**Activity**
All entries below must be written out verbatim, and the images must be dropped.

**Excerpts from a dataset**
━━━━━━━━━━
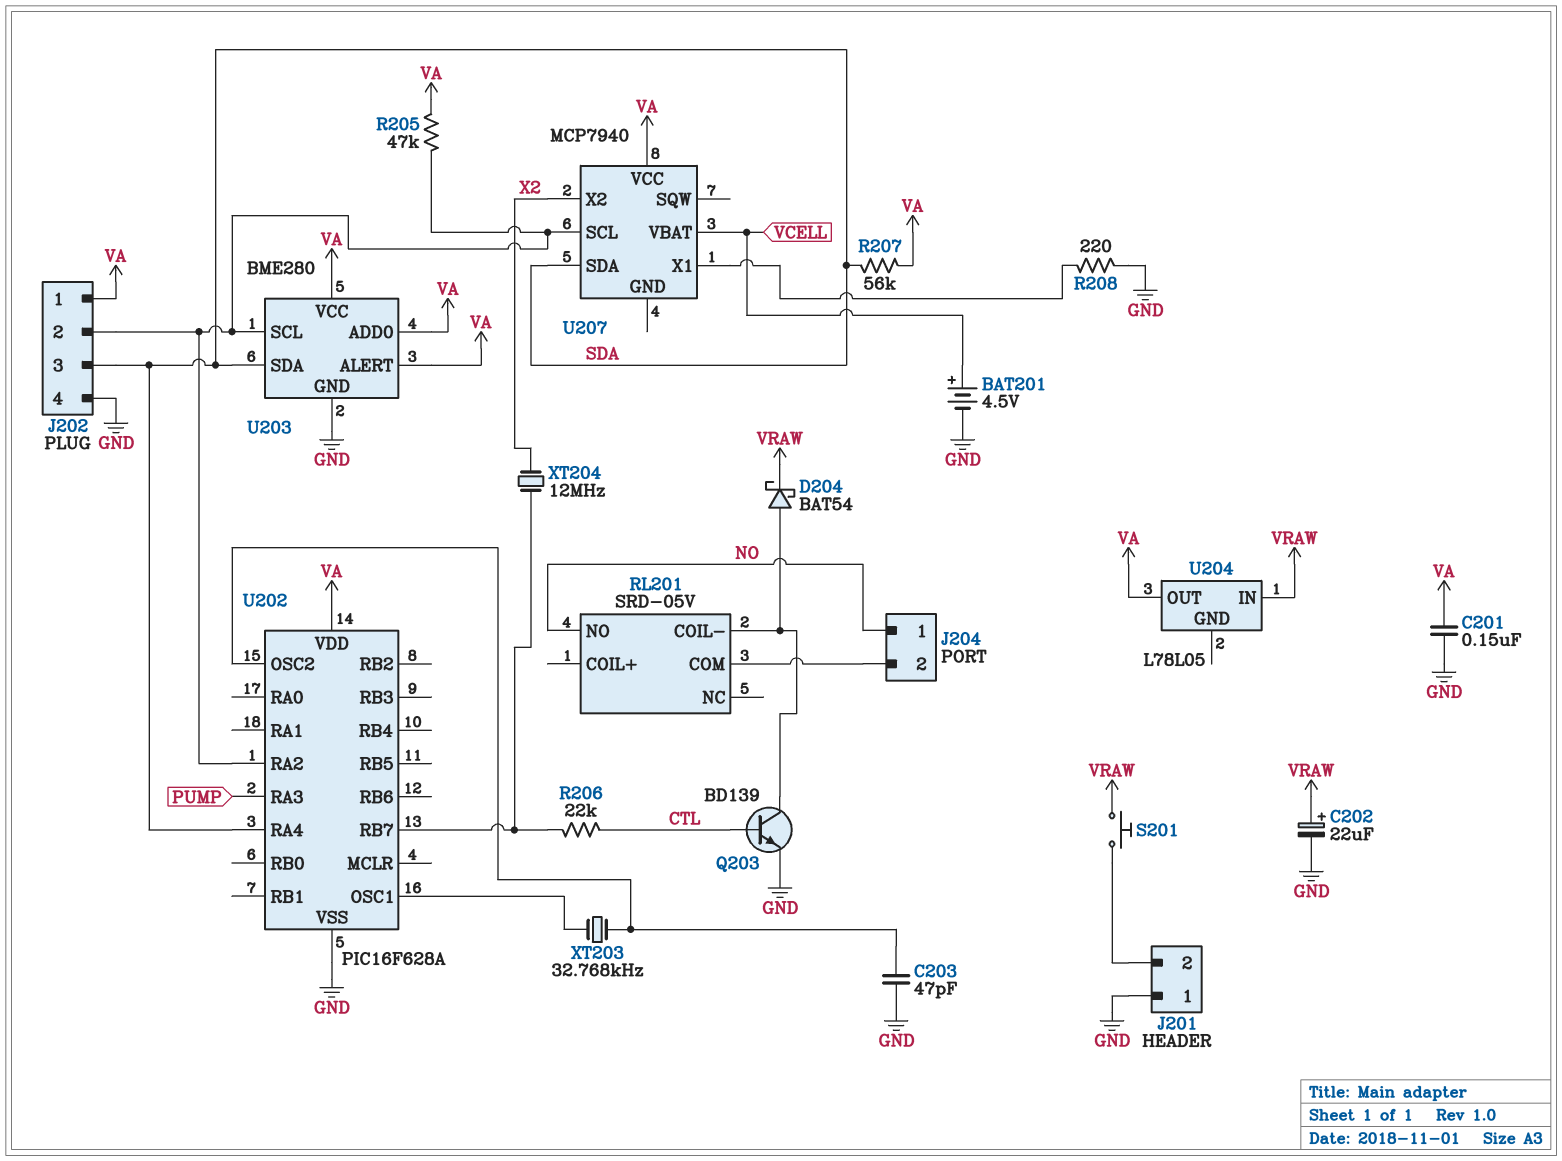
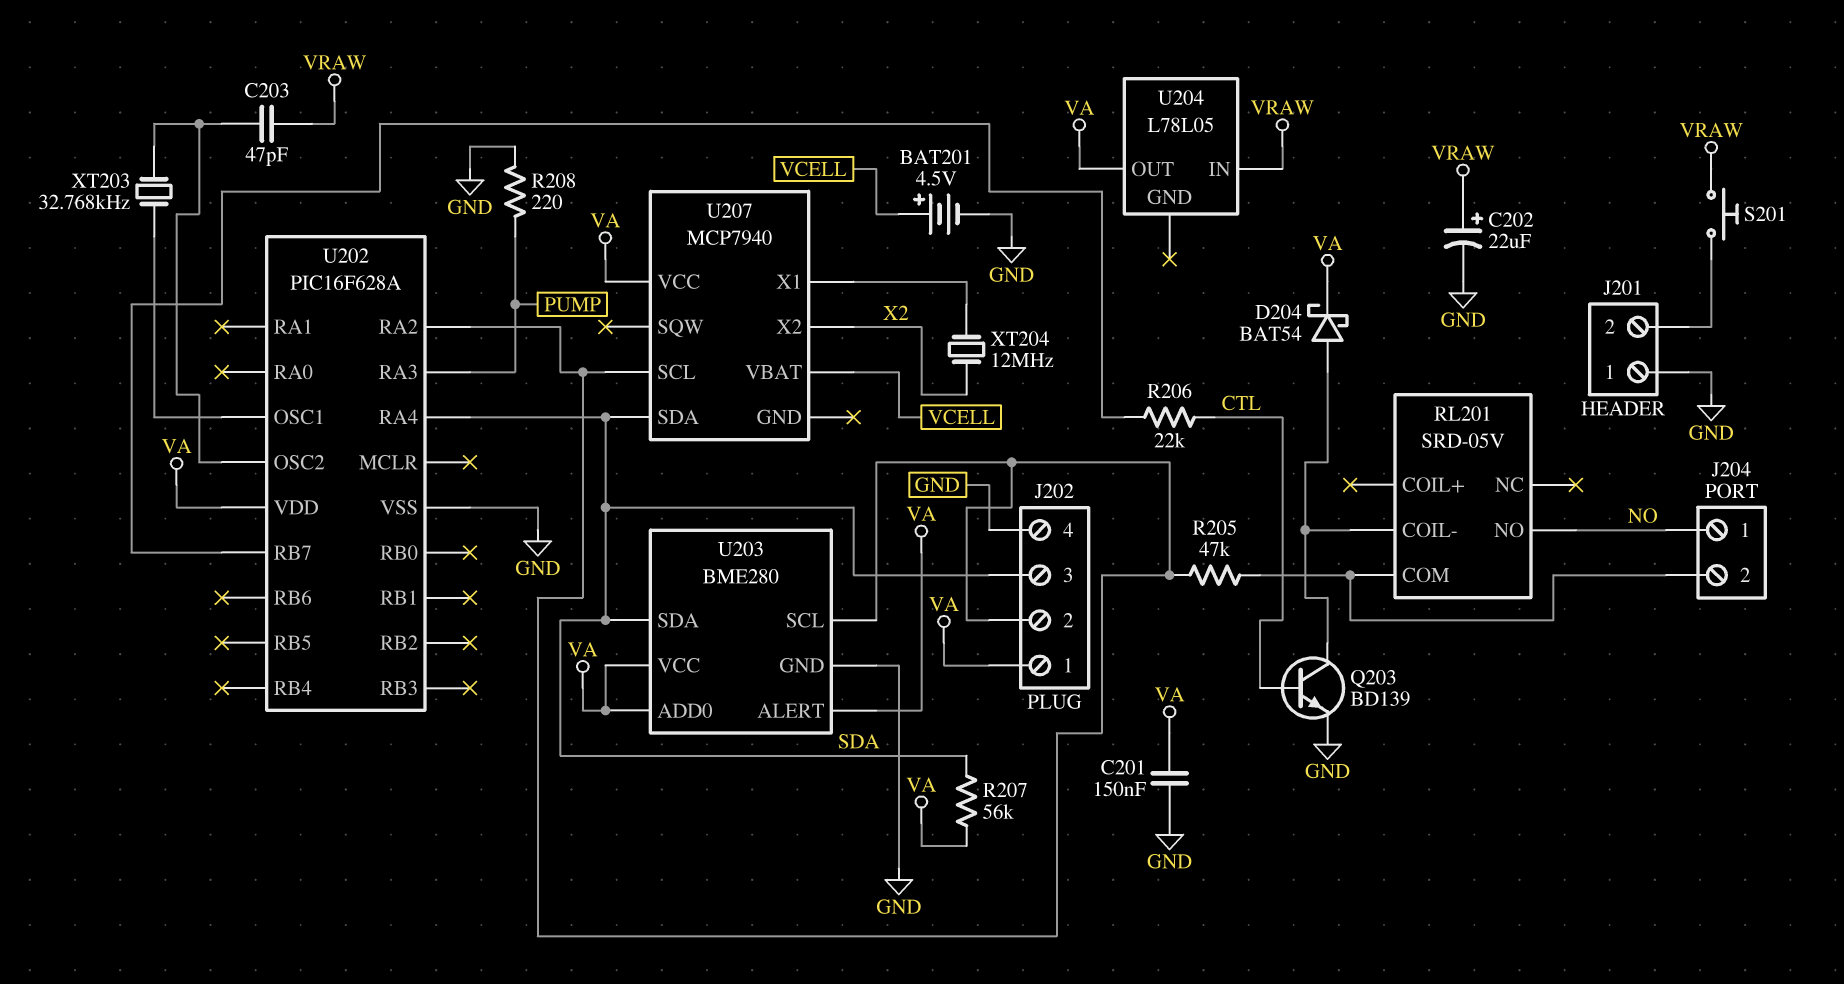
C203: 47pF (GND, U202/OSC2) -> 47pF (U202/OSC2, VRAW)
D204: schottky BAT54 (A RL201/COIL-, K VRAW) -> schottky BAT54 (A RL201/COIL-, K VA)
R205: 47k (J202/2, VA) -> 47k (J202/2, J204/2)
R208: 220 (GND, U207/X1) -> 220 (GND, PUMP)
XT204: 12MHz (U202/RB7, X2) -> 12MHz (U207/X1, X2)

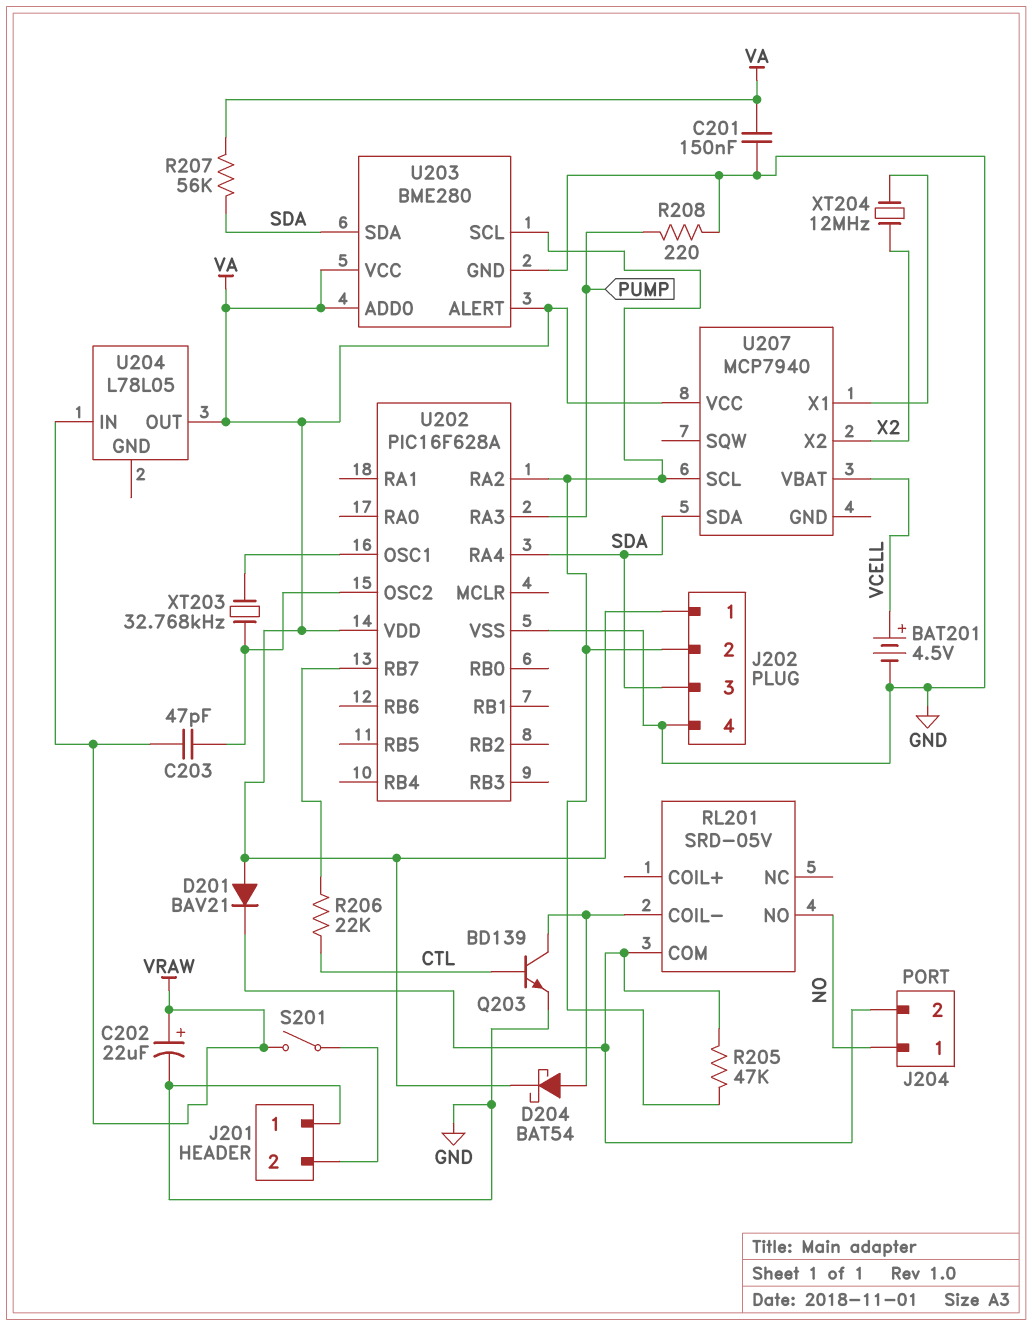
D201: none -> diode BAV21 (A VA, K J204/2)
S201: button (J201/2, VRAW) -> switch (J201/2, VRAW)

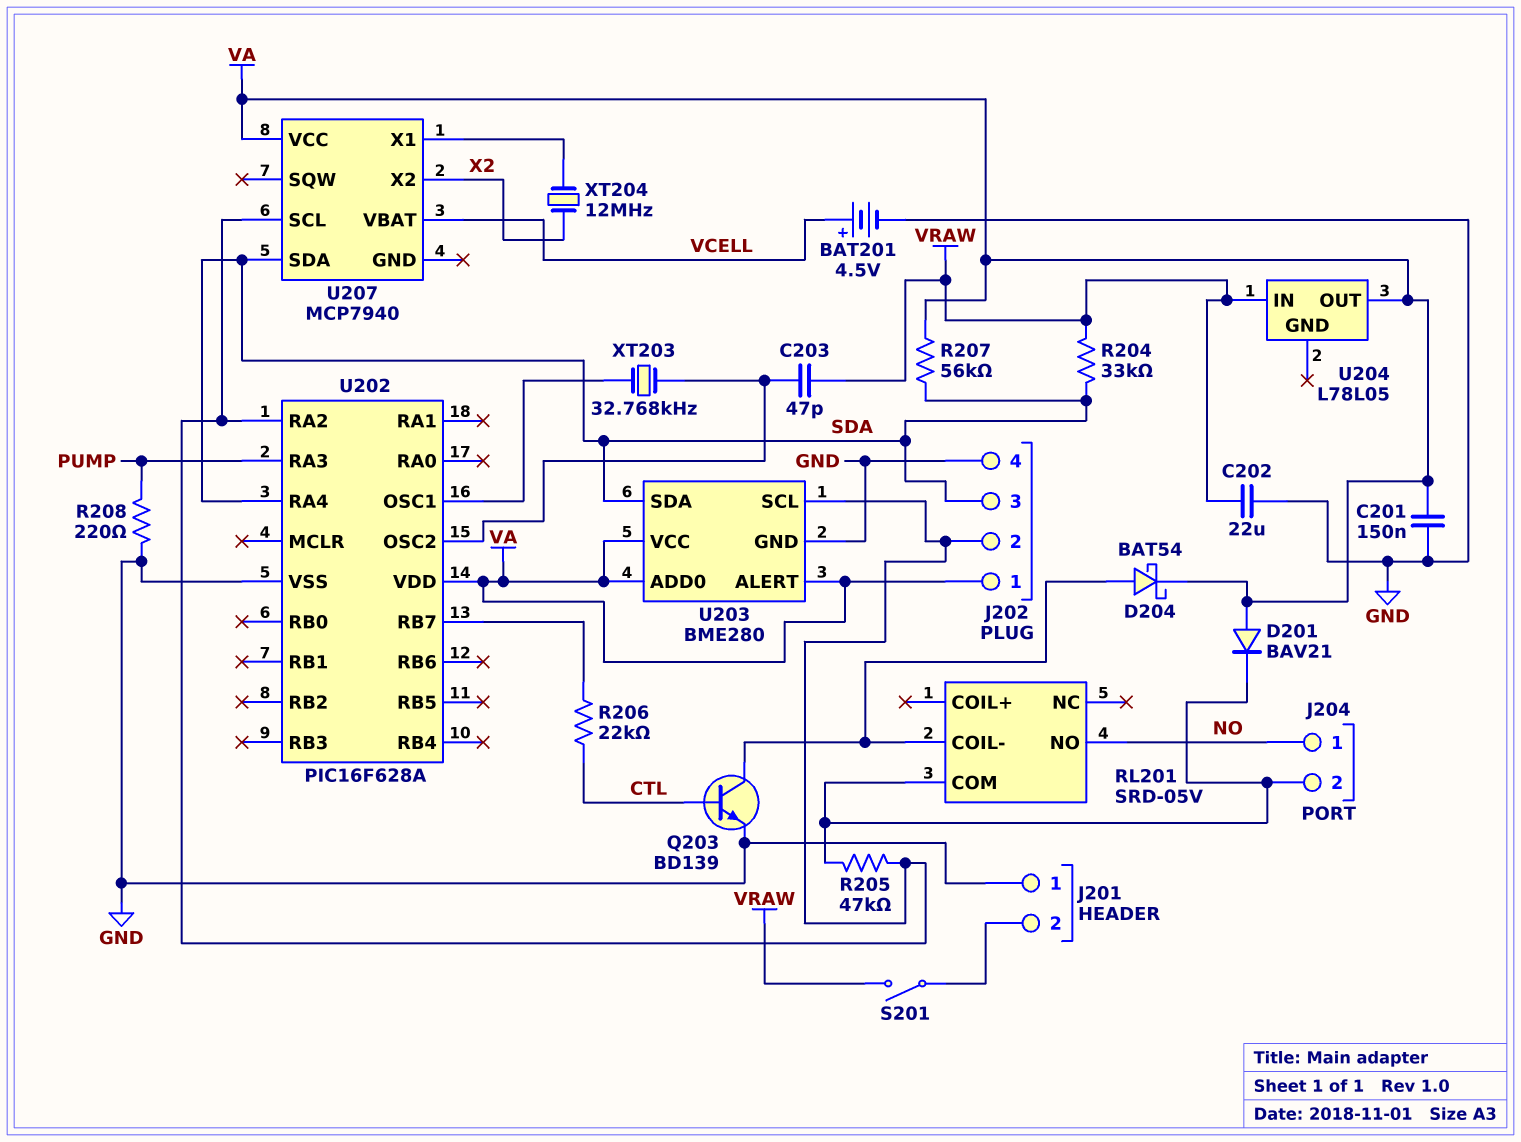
C202: 22uF (plus VRAW, minus GND) -> 22uF (GND, VRAW)
R204: none -> 33k (SDA, VRAW)

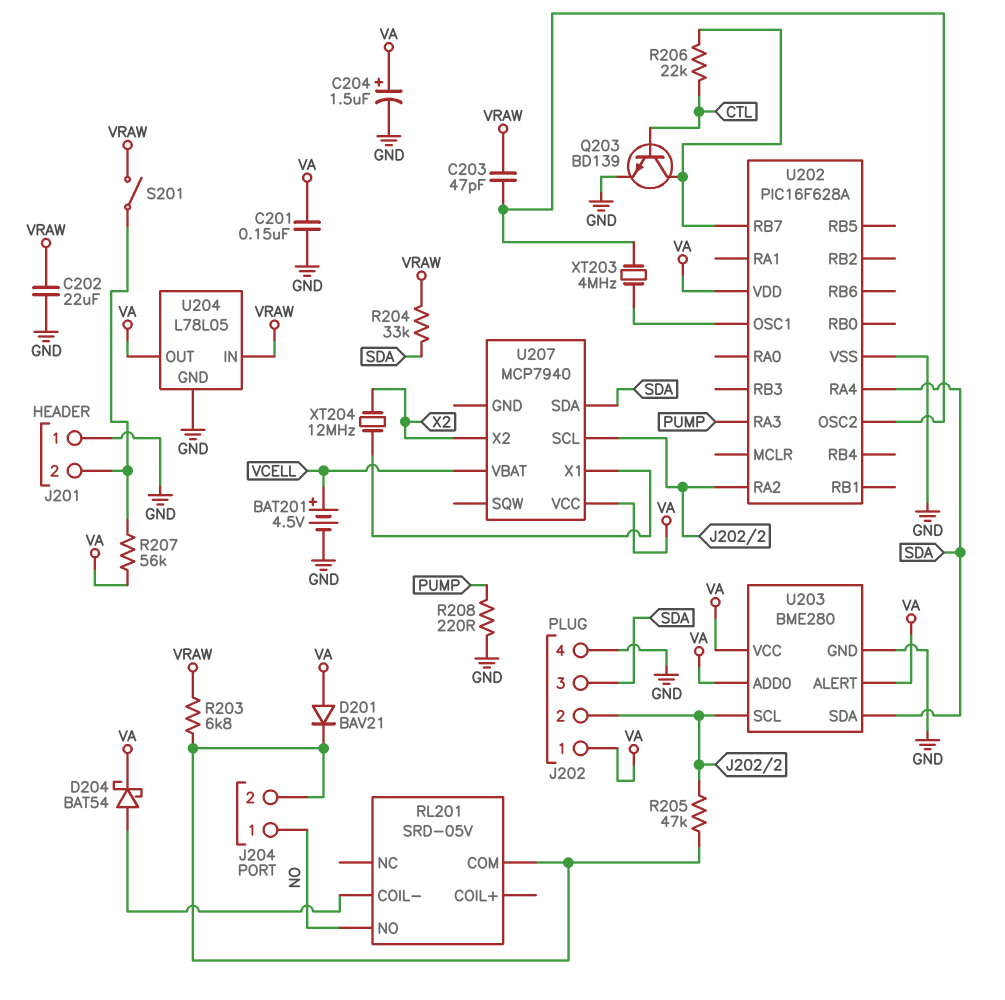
C204: none -> 1.5uF (plus VA, minus GND)
Q203: NPN BD139 (B CTL, C RL201/COIL-, E GND) -> NPN BD139 (B CTL, C U202/RB7, E GND)
R203: none -> 6.8k (J204/2, VRAW)
R207: 56k (SDA, VA) -> 56k (J201/2, VA)
U204 pin GND: none -> GND
XT203: 32.768kHz (U202/OSC1, U202/OSC2) -> 4MHz (U202/OSC1, U202/OSC2)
━━━━━━━━━━
**Task response**
C203: 47pF (GND, U202/OSC2) -> 47pF (U202/OSC2, VRAW)
D204: schottky BAT54 (A RL201/COIL-, K VRAW) -> schottky BAT54 (A RL201/COIL-, K VA)
R205: 47k (J202/2, VA) -> 47k (J202/2, J204/2)
R208: 220 (GND, U207/X1) -> 220 (GND, PUMP)
XT204: 12MHz (U202/RB7, X2) -> 12MHz (U207/X1, X2)

D201: none -> diode BAV21 (A VA, K J204/2)
S201: button (J201/2, VRAW) -> switch (J201/2, VRAW)

C202: 22uF (plus VRAW, minus GND) -> 22uF (GND, VRAW)
R204: none -> 33k (SDA, VRAW)

C204: none -> 1.5uF (plus VA, minus GND)
Q203: NPN BD139 (B CTL, C RL201/COIL-, E GND) -> NPN BD139 (B CTL, C U202/RB7, E GND)
R203: none -> 6.8k (J204/2, VRAW)
R207: 56k (SDA, VA) -> 56k (J201/2, VA)
U204 pin GND: none -> GND
XT203: 32.768kHz (U202/OSC1, U202/OSC2) -> 4MHz (U202/OSC1, U202/OSC2)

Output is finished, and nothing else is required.